WHAT IS EXPECTED => With pictures left out, please repeat word for word the lines from the one containing "D3: diode US1M" through the end of the records.

[Edit difference data]
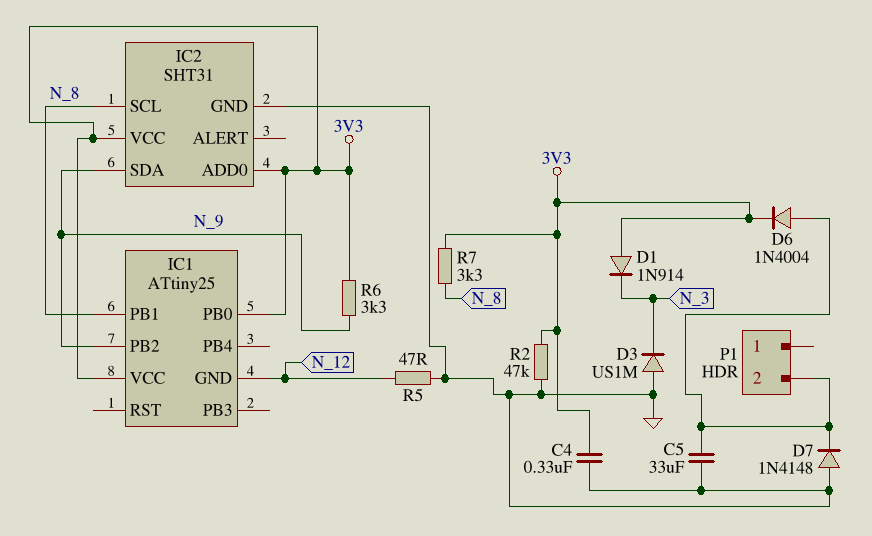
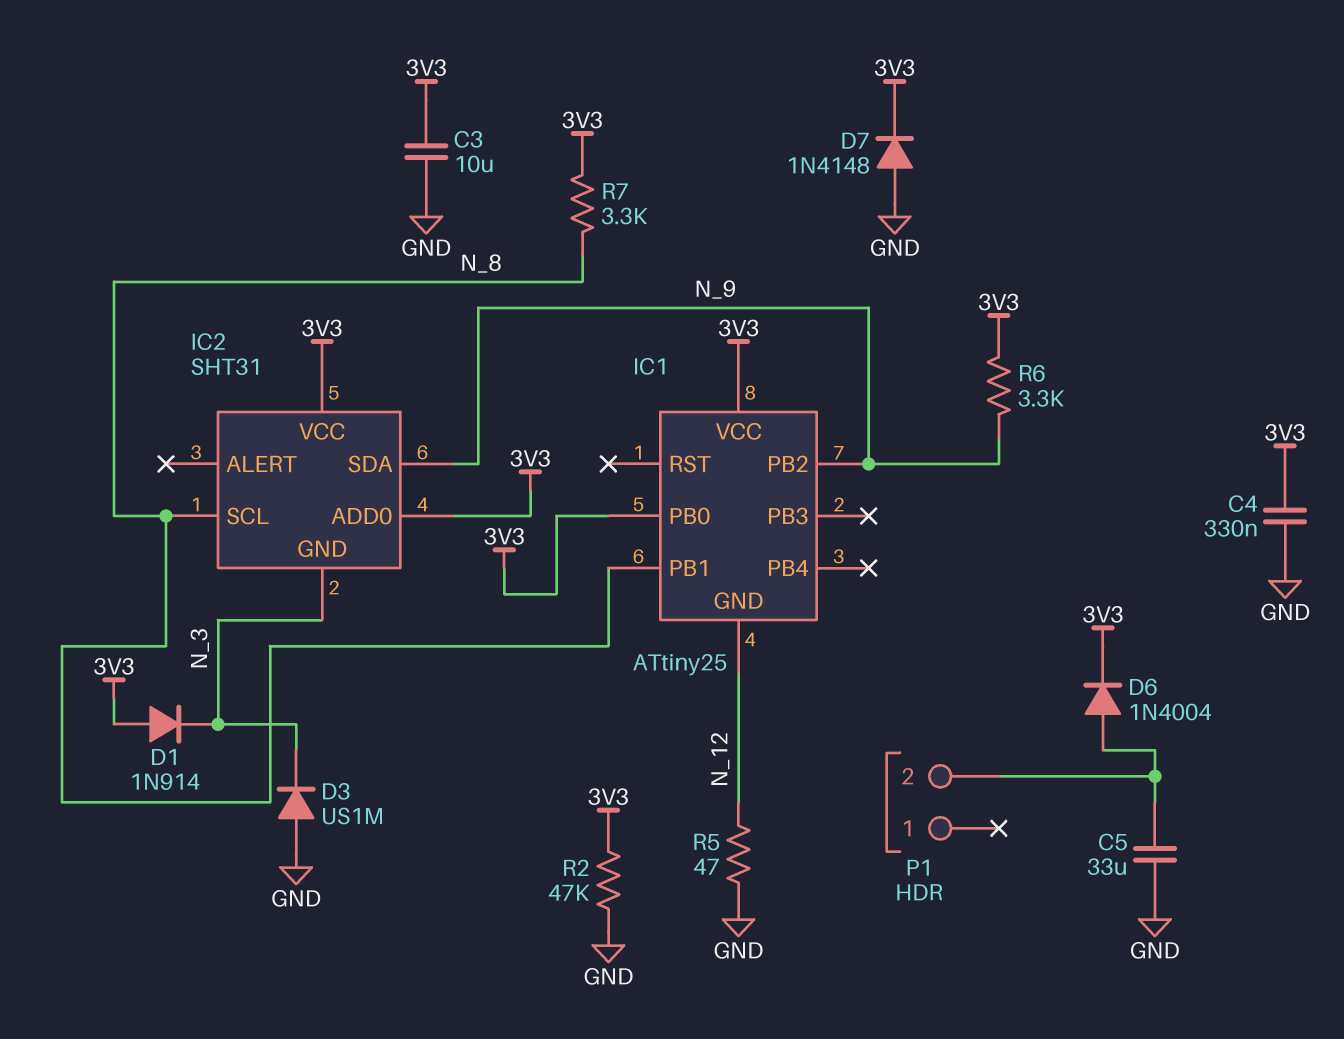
C3: none -> 10uF (3V3, GND)
D7: diode 1N4148 (A GND, K P1/2) -> diode 1N4148 (A GND, K 3V3)
IC2 pin GND: GND -> N_3

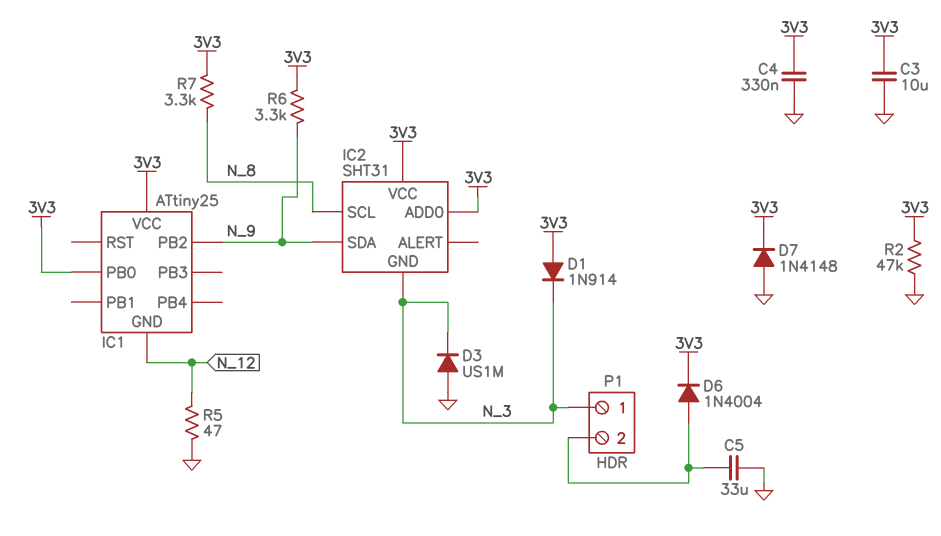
IC1 pin PB1: N_8 -> none
P1 pin 1: none -> N_3

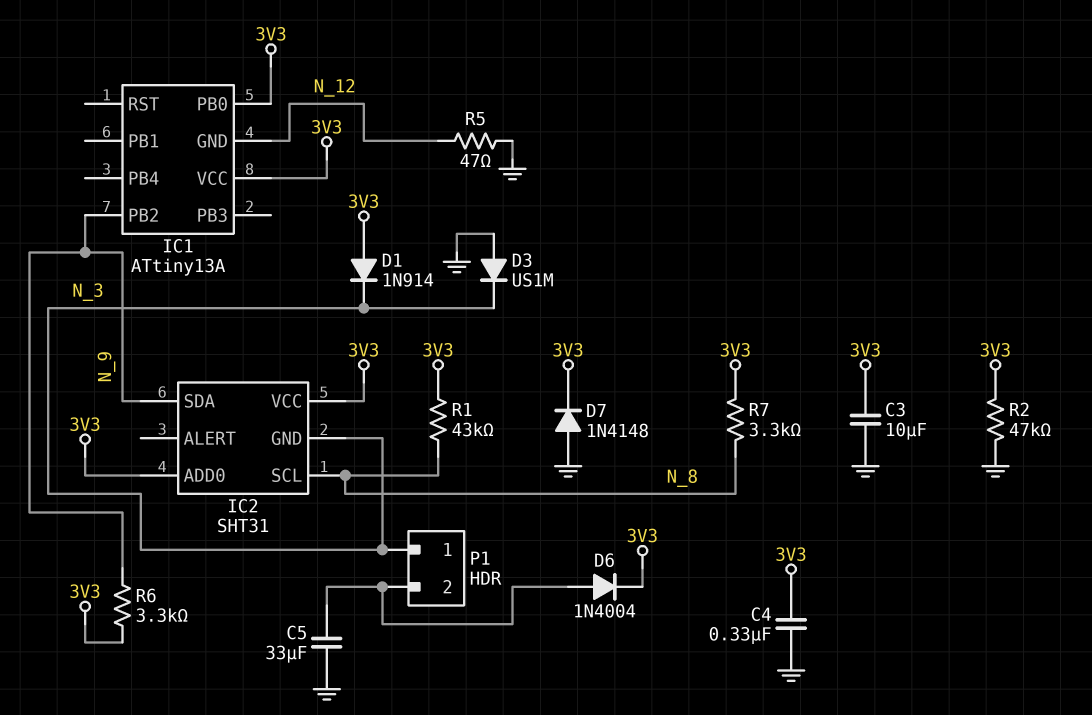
IC1: ATtiny25 -> ATtiny13A
R1: none -> 43k (3V3, N_8)

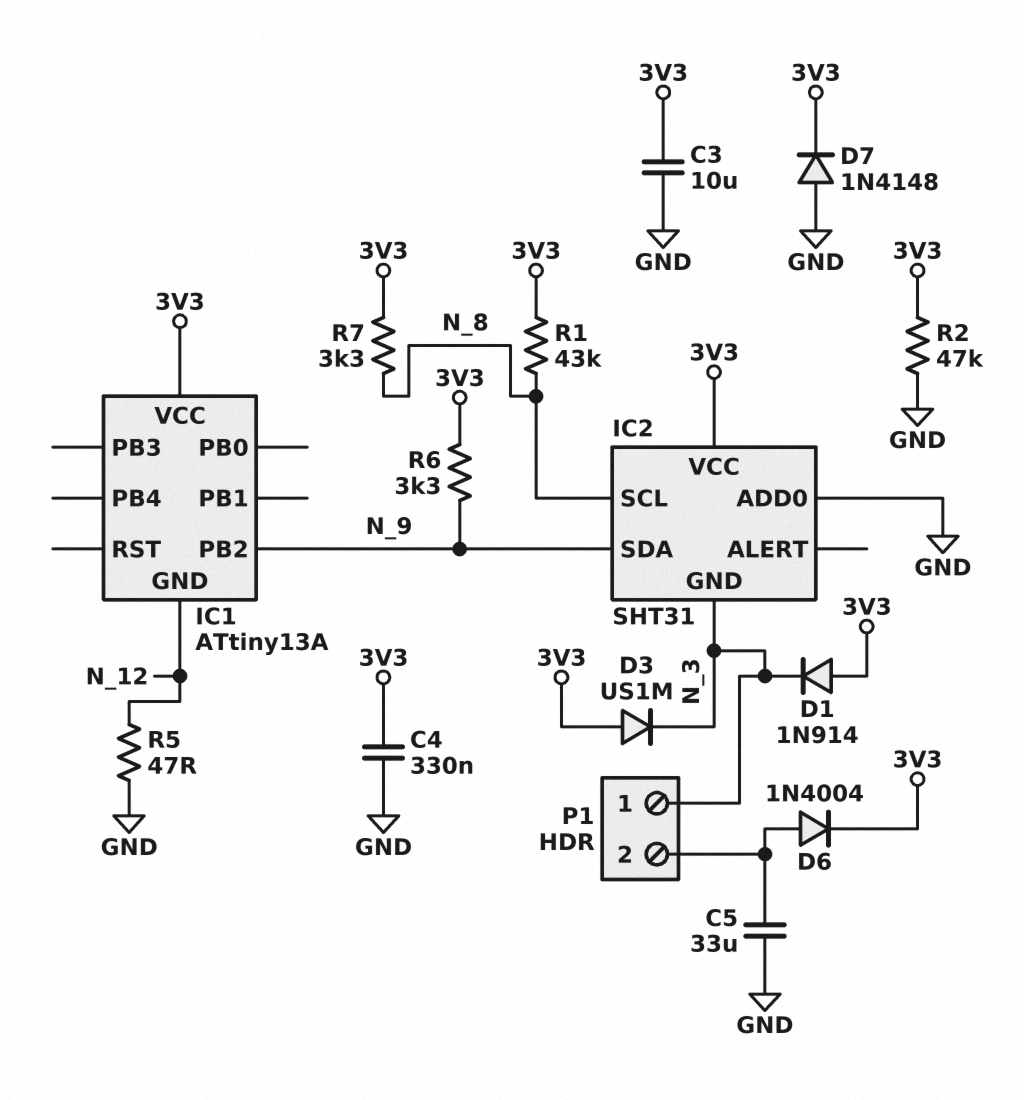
D3: diode US1M (A GND, K N_3) -> diode US1M (A 3V3, K N_3)
IC1 pin PB0: 3V3 -> none
IC2 pin ADD0: 3V3 -> GND

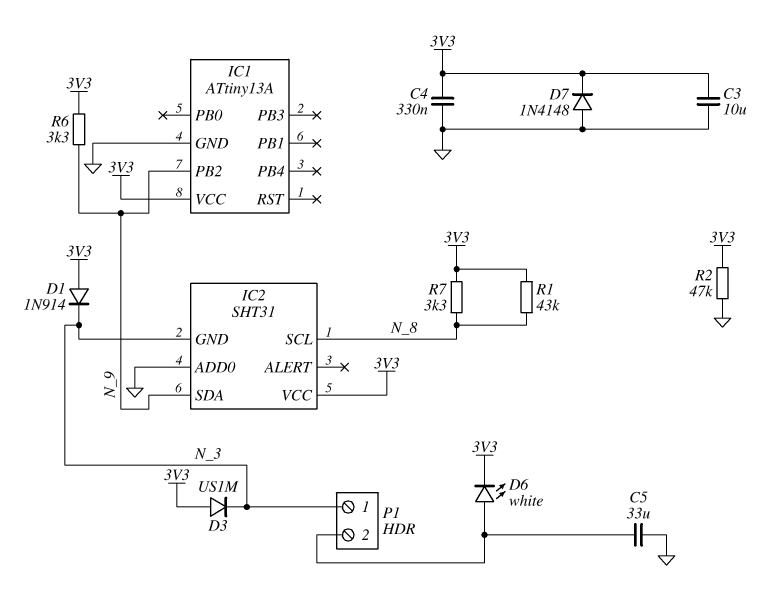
D6: diode 1N4004 (A P1/2, K 3V3) -> LED white (A P1/2, K 3V3)
IC1 pin GND: N_12 -> GND
R5: 47 (GND, N_12) -> none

ANSWER TO THE EXERCISE =>
D3: diode US1M (A GND, K N_3) -> diode US1M (A 3V3, K N_3)
IC1 pin PB0: 3V3 -> none
IC2 pin ADD0: 3V3 -> GND

D6: diode 1N4004 (A P1/2, K 3V3) -> LED white (A P1/2, K 3V3)
IC1 pin GND: N_12 -> GND
R5: 47 (GND, N_12) -> none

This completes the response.